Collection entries
####

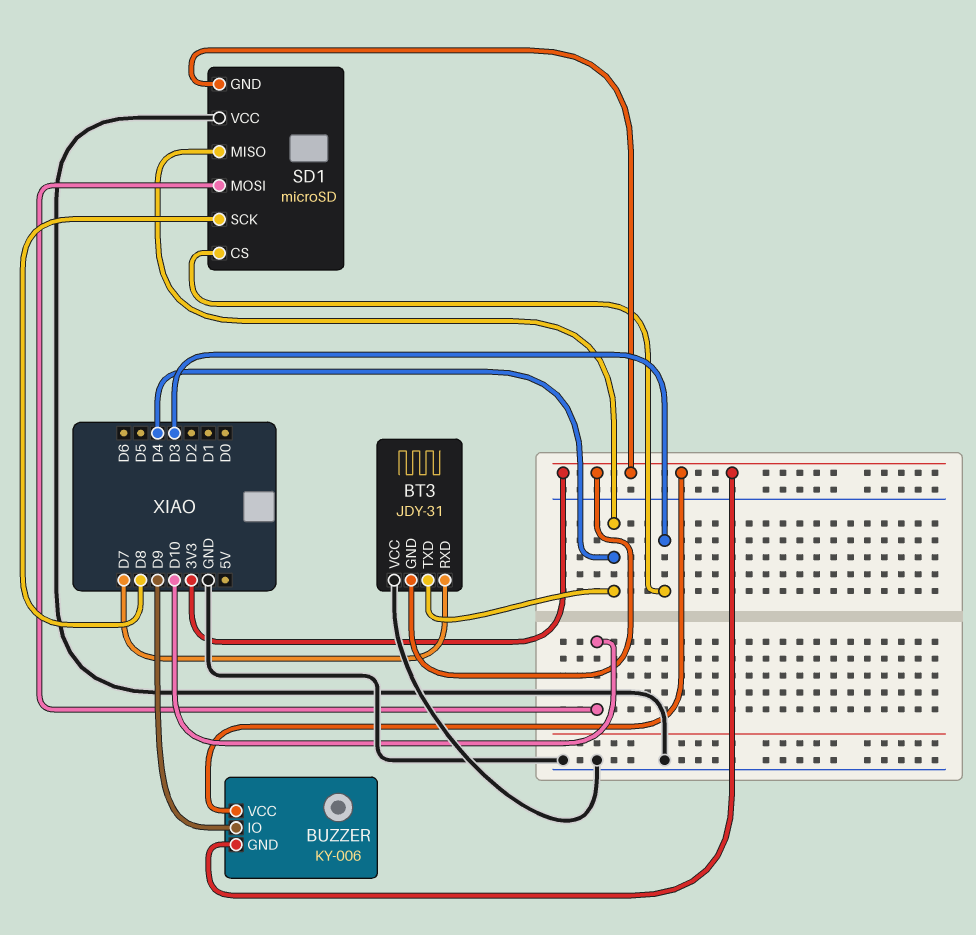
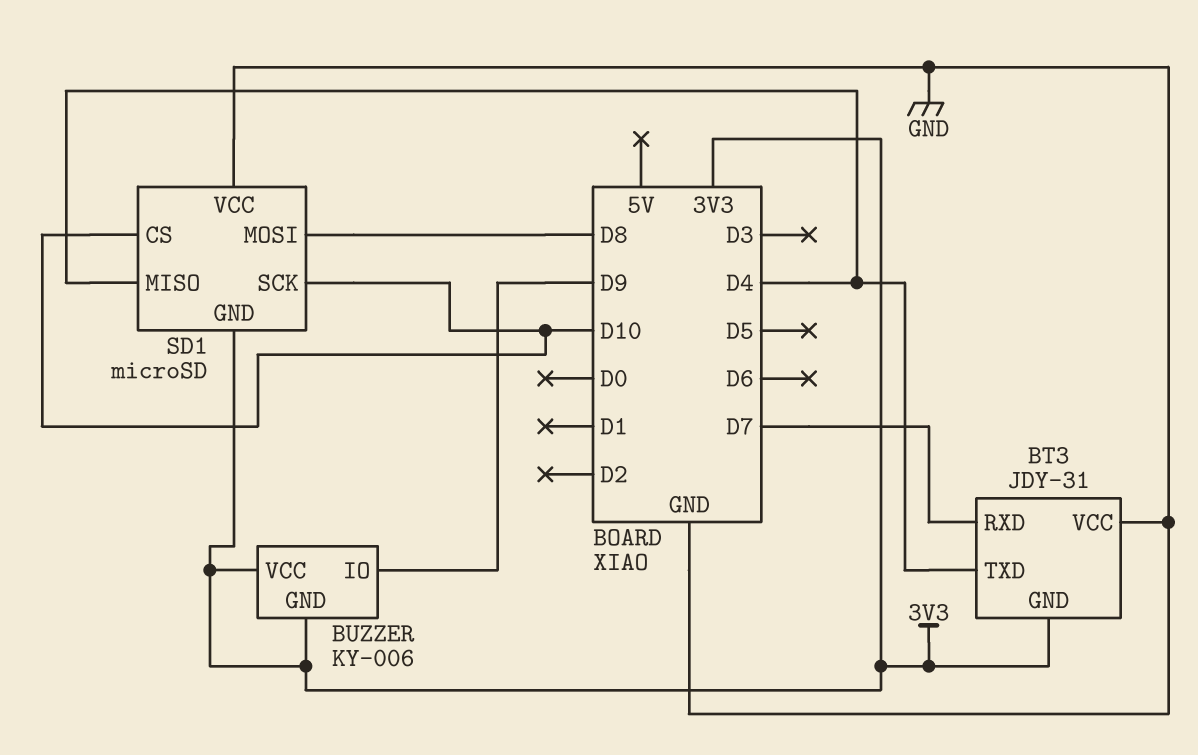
SD1 pin CS: D3 -> D10
SD1 pin MOSI: D10 -> D8
SD1 pin SCK: D8 -> D10

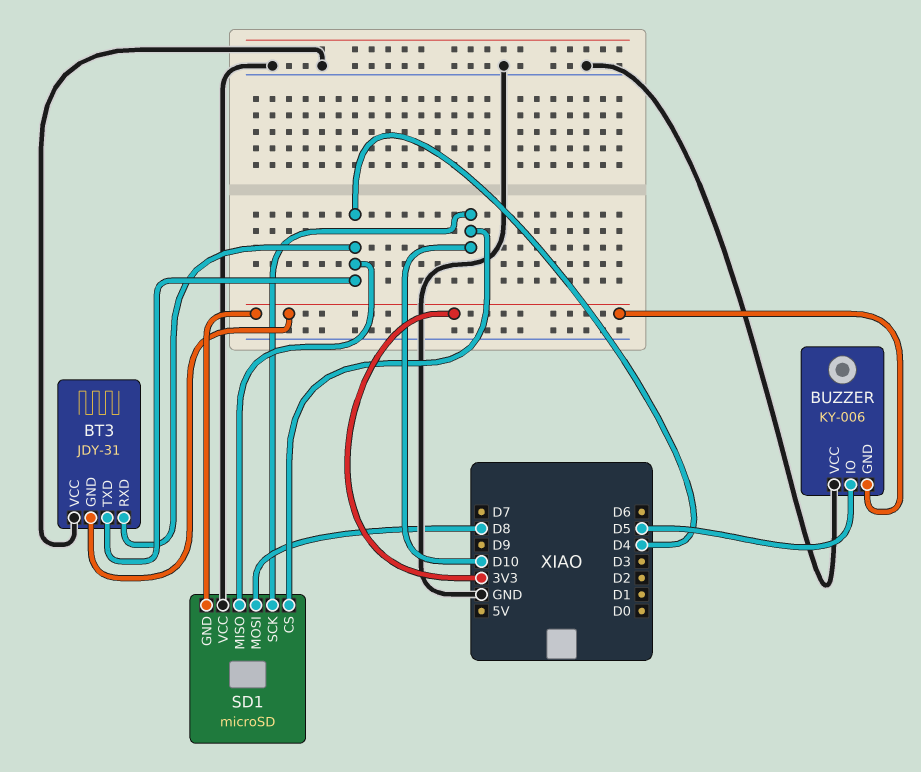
BT3 pin RXD: D7 -> D4
BUZZER pin IO: D9 -> D5
BUZZER pin VCC: 3V3 -> GND

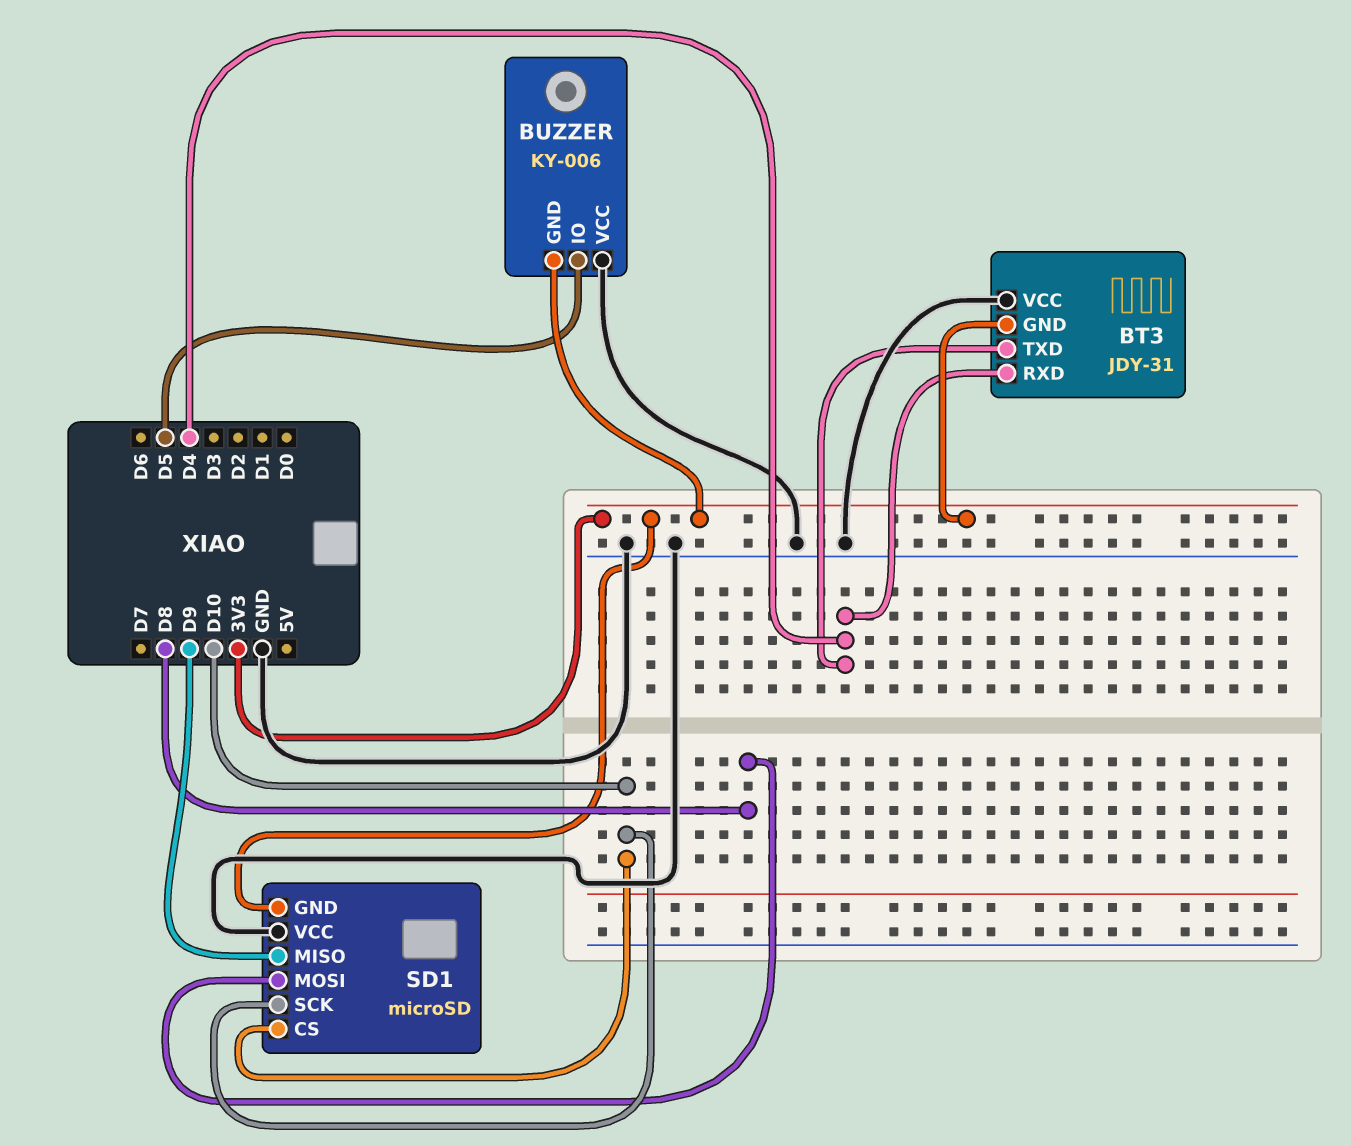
SD1 pin MISO: D4 -> D9

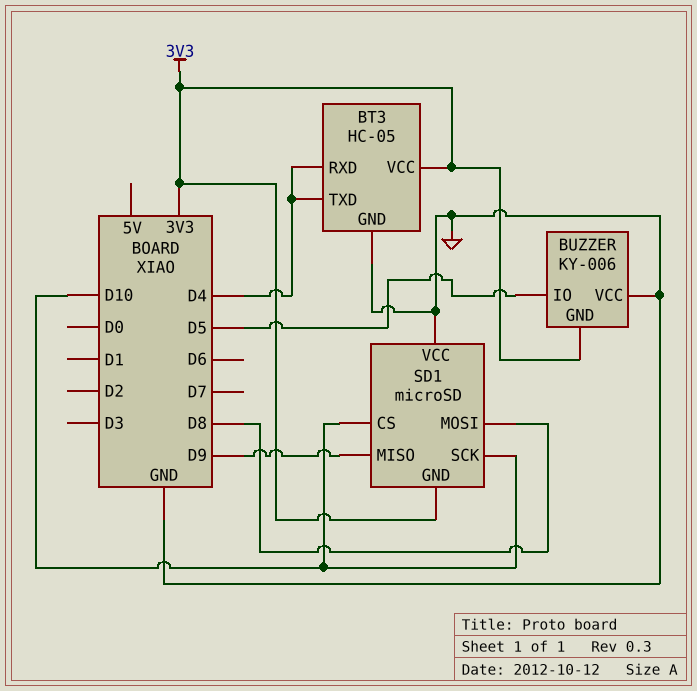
BT3: JDY-31 -> HC-05
BT3 pin GND: 3V3 -> GND
BT3 pin VCC: GND -> 3V3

####

*EXERCISE*. Return every line above that contains the word "BUZZER".

*ANSWER TO THIS TASK*.
BUZZER pin IO: D9 -> D5
BUZZER pin VCC: 3V3 -> GND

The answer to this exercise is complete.